→ **Instructions for the task**:
Lines below starting with the line with "U103 pin in-: N29 -> GND" and going on through the line with "U201: MCP73832 -> TP4054" must be output exactly; the rest of the records must be left out.

→ **Data supplied**:
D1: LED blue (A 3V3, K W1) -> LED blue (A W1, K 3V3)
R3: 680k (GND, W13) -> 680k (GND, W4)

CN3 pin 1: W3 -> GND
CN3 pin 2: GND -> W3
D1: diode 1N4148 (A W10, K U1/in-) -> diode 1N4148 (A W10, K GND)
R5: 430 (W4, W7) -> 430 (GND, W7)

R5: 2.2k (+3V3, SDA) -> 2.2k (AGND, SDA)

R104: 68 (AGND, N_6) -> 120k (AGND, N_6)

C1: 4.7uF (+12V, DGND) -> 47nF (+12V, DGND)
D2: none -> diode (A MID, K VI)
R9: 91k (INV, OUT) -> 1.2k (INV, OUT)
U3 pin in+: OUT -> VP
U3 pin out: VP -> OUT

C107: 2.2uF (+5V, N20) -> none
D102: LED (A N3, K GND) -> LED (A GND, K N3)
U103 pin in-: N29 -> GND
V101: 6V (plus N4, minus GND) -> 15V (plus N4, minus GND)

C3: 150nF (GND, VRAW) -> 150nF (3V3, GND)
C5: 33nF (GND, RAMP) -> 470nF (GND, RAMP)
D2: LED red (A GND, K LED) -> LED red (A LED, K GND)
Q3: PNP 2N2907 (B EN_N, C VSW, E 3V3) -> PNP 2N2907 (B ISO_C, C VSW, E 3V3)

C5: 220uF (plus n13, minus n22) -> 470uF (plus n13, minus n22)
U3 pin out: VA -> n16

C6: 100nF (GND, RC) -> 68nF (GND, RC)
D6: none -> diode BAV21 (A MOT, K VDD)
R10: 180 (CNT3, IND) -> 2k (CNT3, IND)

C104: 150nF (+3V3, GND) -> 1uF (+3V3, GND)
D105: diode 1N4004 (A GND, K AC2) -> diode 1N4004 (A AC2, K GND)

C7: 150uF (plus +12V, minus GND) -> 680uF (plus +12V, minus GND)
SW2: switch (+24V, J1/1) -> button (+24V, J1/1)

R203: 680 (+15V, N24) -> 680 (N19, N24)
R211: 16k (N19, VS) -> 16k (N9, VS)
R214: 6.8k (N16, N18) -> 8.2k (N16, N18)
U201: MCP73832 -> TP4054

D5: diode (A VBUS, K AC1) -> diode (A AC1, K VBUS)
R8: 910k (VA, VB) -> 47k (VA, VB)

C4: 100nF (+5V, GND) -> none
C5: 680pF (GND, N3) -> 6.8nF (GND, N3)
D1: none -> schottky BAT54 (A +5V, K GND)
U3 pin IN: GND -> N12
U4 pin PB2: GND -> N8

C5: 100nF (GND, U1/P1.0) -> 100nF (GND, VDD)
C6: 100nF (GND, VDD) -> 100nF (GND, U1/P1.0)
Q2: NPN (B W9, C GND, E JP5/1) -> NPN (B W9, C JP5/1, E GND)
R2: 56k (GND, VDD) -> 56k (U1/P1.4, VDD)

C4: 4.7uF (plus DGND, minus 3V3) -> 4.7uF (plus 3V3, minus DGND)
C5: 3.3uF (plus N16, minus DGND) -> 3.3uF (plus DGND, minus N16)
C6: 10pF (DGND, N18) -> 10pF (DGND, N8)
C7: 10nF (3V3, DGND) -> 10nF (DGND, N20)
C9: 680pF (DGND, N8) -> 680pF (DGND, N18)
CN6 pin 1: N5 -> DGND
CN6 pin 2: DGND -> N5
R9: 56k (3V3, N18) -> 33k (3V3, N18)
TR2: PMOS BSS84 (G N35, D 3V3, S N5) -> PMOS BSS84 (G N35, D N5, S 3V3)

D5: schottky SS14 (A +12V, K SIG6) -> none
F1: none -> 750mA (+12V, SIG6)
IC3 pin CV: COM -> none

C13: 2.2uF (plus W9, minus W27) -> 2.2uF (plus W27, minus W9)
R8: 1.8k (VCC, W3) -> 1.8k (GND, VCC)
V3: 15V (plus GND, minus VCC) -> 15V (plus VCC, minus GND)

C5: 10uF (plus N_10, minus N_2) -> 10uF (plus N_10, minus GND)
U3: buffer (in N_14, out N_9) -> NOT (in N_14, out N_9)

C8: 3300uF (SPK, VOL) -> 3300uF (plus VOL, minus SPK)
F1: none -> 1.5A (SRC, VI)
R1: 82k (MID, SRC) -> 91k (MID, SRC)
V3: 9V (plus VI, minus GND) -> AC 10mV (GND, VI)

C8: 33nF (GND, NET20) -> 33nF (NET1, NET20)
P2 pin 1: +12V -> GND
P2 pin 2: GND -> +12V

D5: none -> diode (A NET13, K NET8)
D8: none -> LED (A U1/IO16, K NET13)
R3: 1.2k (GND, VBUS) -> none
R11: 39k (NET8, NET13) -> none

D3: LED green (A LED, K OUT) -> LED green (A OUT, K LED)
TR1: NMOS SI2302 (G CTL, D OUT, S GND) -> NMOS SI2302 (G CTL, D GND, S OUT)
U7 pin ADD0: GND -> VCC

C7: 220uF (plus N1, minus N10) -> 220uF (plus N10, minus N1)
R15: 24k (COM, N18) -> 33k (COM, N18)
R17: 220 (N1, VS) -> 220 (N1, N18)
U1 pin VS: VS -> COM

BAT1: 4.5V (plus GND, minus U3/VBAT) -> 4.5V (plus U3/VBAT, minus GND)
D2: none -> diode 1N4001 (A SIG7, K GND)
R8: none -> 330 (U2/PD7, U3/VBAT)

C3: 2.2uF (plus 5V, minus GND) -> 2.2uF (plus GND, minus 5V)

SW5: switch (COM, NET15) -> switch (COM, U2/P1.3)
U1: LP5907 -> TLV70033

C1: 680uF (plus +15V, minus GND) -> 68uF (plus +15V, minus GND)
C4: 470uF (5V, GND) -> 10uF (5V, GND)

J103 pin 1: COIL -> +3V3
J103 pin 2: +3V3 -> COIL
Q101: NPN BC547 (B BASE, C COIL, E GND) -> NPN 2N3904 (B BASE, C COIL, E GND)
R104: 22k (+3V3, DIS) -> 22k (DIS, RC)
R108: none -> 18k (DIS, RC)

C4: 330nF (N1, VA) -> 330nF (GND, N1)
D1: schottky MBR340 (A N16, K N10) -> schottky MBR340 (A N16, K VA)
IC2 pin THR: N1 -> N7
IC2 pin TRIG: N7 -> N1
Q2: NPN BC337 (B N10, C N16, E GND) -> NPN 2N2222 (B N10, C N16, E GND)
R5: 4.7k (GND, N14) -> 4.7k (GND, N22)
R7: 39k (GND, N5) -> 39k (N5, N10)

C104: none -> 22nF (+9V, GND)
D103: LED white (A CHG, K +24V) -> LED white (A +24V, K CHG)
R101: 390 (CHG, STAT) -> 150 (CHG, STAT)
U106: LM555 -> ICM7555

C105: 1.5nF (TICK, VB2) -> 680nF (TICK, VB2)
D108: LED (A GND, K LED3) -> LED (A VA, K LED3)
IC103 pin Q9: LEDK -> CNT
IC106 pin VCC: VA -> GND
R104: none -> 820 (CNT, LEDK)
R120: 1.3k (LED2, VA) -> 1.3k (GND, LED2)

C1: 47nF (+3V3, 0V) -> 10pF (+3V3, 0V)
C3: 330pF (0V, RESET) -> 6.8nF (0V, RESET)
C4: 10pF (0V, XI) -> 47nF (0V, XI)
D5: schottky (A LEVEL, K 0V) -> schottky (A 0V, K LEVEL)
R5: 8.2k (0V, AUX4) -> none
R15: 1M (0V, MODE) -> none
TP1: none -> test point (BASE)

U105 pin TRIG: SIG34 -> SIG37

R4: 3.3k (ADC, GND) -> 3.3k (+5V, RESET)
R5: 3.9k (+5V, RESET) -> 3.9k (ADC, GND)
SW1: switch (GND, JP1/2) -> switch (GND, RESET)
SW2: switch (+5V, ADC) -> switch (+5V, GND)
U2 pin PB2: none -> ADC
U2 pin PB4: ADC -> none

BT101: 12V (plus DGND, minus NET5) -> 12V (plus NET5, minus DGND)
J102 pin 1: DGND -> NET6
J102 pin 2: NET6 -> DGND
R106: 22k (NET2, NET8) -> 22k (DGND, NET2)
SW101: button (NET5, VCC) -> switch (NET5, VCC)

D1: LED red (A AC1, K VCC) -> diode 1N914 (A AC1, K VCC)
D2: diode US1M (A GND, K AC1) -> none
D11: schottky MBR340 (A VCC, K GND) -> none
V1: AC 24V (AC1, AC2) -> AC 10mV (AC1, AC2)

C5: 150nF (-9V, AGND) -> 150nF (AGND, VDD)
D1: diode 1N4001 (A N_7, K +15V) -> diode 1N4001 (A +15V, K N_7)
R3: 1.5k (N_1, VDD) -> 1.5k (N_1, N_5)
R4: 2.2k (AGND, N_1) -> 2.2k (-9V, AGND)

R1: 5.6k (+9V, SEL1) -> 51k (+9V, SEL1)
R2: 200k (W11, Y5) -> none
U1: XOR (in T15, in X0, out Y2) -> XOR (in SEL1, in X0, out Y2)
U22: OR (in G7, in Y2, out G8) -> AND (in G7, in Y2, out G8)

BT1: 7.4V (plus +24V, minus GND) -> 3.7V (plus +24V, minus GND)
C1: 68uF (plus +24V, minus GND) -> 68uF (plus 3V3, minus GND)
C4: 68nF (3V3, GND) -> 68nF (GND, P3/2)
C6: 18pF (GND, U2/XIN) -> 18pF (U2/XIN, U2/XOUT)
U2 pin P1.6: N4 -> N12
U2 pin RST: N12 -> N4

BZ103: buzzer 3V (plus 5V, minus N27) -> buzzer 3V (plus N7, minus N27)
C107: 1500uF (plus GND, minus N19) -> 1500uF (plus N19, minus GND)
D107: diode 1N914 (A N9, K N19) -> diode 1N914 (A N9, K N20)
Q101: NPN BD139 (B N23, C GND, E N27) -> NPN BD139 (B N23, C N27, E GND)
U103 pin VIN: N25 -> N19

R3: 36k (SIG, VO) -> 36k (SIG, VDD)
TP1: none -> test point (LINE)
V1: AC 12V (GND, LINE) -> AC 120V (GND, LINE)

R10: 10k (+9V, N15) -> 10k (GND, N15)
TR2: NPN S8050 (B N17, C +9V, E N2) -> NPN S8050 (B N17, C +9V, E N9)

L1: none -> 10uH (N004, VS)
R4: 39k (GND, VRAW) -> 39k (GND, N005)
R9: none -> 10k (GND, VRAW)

→ **Expected output**:
U103 pin in-: N29 -> GND
V101: 6V (plus N4, minus GND) -> 15V (plus N4, minus GND)

C3: 150nF (GND, VRAW) -> 150nF (3V3, GND)
C5: 33nF (GND, RAMP) -> 470nF (GND, RAMP)
D2: LED red (A GND, K LED) -> LED red (A LED, K GND)
Q3: PNP 2N2907 (B EN_N, C VSW, E 3V3) -> PNP 2N2907 (B ISO_C, C VSW, E 3V3)

C5: 220uF (plus n13, minus n22) -> 470uF (plus n13, minus n22)
U3 pin out: VA -> n16

C6: 100nF (GND, RC) -> 68nF (GND, RC)
D6: none -> diode BAV21 (A MOT, K VDD)
R10: 180 (CNT3, IND) -> 2k (CNT3, IND)

C104: 150nF (+3V3, GND) -> 1uF (+3V3, GND)
D105: diode 1N4004 (A GND, K AC2) -> diode 1N4004 (A AC2, K GND)

C7: 150uF (plus +12V, minus GND) -> 680uF (plus +12V, minus GND)
SW2: switch (+24V, J1/1) -> button (+24V, J1/1)

R203: 680 (+15V, N24) -> 680 (N19, N24)
R211: 16k (N19, VS) -> 16k (N9, VS)
R214: 6.8k (N16, N18) -> 8.2k (N16, N18)
U201: MCP73832 -> TP4054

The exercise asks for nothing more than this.